■ What is being asked
A word-for-word restatement of every record is required.
---------- Information
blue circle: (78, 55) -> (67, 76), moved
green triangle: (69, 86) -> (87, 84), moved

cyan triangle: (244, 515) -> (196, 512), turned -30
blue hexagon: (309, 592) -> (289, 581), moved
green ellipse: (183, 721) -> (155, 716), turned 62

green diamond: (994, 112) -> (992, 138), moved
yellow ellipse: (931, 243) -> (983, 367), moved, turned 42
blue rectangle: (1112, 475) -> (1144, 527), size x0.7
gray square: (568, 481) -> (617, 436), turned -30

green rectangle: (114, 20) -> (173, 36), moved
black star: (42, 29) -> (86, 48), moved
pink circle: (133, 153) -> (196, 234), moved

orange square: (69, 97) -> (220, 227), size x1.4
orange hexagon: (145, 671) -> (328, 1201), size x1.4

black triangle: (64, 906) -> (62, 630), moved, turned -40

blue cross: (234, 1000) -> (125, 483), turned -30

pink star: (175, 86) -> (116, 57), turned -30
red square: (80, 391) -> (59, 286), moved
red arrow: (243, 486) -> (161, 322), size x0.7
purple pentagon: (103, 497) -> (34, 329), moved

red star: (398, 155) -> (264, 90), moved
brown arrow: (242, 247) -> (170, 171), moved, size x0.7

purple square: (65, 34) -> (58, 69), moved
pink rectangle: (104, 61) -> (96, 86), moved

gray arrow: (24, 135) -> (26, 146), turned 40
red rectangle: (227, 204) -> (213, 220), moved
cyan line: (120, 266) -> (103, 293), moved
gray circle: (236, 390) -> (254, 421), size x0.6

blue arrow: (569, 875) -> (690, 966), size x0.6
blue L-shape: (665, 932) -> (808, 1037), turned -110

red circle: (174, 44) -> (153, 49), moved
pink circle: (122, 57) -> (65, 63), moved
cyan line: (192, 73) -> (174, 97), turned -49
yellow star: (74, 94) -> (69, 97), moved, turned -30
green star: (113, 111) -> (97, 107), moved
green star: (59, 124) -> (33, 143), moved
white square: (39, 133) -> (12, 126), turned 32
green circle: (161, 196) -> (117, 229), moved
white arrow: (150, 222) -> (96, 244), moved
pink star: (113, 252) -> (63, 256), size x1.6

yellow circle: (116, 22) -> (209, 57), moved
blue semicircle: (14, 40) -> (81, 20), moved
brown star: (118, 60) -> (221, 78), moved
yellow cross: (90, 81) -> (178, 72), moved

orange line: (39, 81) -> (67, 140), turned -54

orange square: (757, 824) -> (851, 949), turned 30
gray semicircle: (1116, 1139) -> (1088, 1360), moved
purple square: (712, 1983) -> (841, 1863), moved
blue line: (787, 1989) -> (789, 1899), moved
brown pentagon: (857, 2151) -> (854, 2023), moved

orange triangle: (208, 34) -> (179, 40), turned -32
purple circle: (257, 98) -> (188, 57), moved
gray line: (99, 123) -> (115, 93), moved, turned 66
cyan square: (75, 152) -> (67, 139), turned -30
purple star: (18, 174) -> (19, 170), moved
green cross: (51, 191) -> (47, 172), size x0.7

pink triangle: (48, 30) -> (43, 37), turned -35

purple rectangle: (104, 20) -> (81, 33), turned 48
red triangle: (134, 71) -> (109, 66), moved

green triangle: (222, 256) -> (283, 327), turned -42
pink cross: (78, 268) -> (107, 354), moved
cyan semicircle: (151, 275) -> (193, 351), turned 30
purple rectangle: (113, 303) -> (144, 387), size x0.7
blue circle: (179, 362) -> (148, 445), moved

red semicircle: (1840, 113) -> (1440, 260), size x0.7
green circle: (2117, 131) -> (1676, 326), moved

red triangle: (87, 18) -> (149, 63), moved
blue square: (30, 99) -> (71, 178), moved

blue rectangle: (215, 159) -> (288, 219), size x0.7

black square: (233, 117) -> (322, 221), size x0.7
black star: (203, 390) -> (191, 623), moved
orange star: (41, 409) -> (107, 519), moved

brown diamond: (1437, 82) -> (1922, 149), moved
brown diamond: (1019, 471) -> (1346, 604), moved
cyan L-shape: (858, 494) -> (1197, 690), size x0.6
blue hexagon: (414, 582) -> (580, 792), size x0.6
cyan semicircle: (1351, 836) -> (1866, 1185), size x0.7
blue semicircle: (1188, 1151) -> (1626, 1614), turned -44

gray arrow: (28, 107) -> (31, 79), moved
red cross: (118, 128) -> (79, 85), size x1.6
--------------------
■ Your solution
blue circle: (78, 55) -> (67, 76), moved
green triangle: (69, 86) -> (87, 84), moved

cyan triangle: (244, 515) -> (196, 512), turned -30
blue hexagon: (309, 592) -> (289, 581), moved
green ellipse: (183, 721) -> (155, 716), turned 62

green diamond: (994, 112) -> (992, 138), moved
yellow ellipse: (931, 243) -> (983, 367), moved, turned 42
blue rectangle: (1112, 475) -> (1144, 527), size x0.7
gray square: (568, 481) -> (617, 436), turned -30

green rectangle: (114, 20) -> (173, 36), moved
black star: (42, 29) -> (86, 48), moved
pink circle: (133, 153) -> (196, 234), moved

orange square: (69, 97) -> (220, 227), size x1.4
orange hexagon: (145, 671) -> (328, 1201), size x1.4

black triangle: (64, 906) -> (62, 630), moved, turned -40

blue cross: (234, 1000) -> (125, 483), turned -30

pink star: (175, 86) -> (116, 57), turned -30
red square: (80, 391) -> (59, 286), moved
red arrow: (243, 486) -> (161, 322), size x0.7
purple pentagon: (103, 497) -> (34, 329), moved

red star: (398, 155) -> (264, 90), moved
brown arrow: (242, 247) -> (170, 171), moved, size x0.7

purple square: (65, 34) -> (58, 69), moved
pink rectangle: (104, 61) -> (96, 86), moved

gray arrow: (24, 135) -> (26, 146), turned 40
red rectangle: (227, 204) -> (213, 220), moved
cyan line: (120, 266) -> (103, 293), moved
gray circle: (236, 390) -> (254, 421), size x0.6

blue arrow: (569, 875) -> (690, 966), size x0.6
blue L-shape: (665, 932) -> (808, 1037), turned -110

red circle: (174, 44) -> (153, 49), moved
pink circle: (122, 57) -> (65, 63), moved
cyan line: (192, 73) -> (174, 97), turned -49
yellow star: (74, 94) -> (69, 97), moved, turned -30
green star: (113, 111) -> (97, 107), moved
green star: (59, 124) -> (33, 143), moved
white square: (39, 133) -> (12, 126), turned 32
green circle: (161, 196) -> (117, 229), moved
white arrow: (150, 222) -> (96, 244), moved
pink star: (113, 252) -> (63, 256), size x1.6

yellow circle: (116, 22) -> (209, 57), moved
blue semicircle: (14, 40) -> (81, 20), moved
brown star: (118, 60) -> (221, 78), moved
yellow cross: (90, 81) -> (178, 72), moved

orange line: (39, 81) -> (67, 140), turned -54

orange square: (757, 824) -> (851, 949), turned 30
gray semicircle: (1116, 1139) -> (1088, 1360), moved
purple square: (712, 1983) -> (841, 1863), moved
blue line: (787, 1989) -> (789, 1899), moved
brown pentagon: (857, 2151) -> (854, 2023), moved

orange triangle: (208, 34) -> (179, 40), turned -32
purple circle: (257, 98) -> (188, 57), moved
gray line: (99, 123) -> (115, 93), moved, turned 66
cyan square: (75, 152) -> (67, 139), turned -30
purple star: (18, 174) -> (19, 170), moved
green cross: (51, 191) -> (47, 172), size x0.7

pink triangle: (48, 30) -> (43, 37), turned -35

purple rectangle: (104, 20) -> (81, 33), turned 48
red triangle: (134, 71) -> (109, 66), moved

green triangle: (222, 256) -> (283, 327), turned -42
pink cross: (78, 268) -> (107, 354), moved
cyan semicircle: (151, 275) -> (193, 351), turned 30
purple rectangle: (113, 303) -> (144, 387), size x0.7
blue circle: (179, 362) -> (148, 445), moved

red semicircle: (1840, 113) -> (1440, 260), size x0.7
green circle: (2117, 131) -> (1676, 326), moved

red triangle: (87, 18) -> (149, 63), moved
blue square: (30, 99) -> (71, 178), moved

blue rectangle: (215, 159) -> (288, 219), size x0.7

black square: (233, 117) -> (322, 221), size x0.7
black star: (203, 390) -> (191, 623), moved
orange star: (41, 409) -> (107, 519), moved

brown diamond: (1437, 82) -> (1922, 149), moved
brown diamond: (1019, 471) -> (1346, 604), moved
cyan L-shape: (858, 494) -> (1197, 690), size x0.6
blue hexagon: (414, 582) -> (580, 792), size x0.6
cyan semicircle: (1351, 836) -> (1866, 1185), size x0.7
blue semicircle: (1188, 1151) -> (1626, 1614), turned -44

gray arrow: (28, 107) -> (31, 79), moved
red cross: (118, 128) -> (79, 85), size x1.6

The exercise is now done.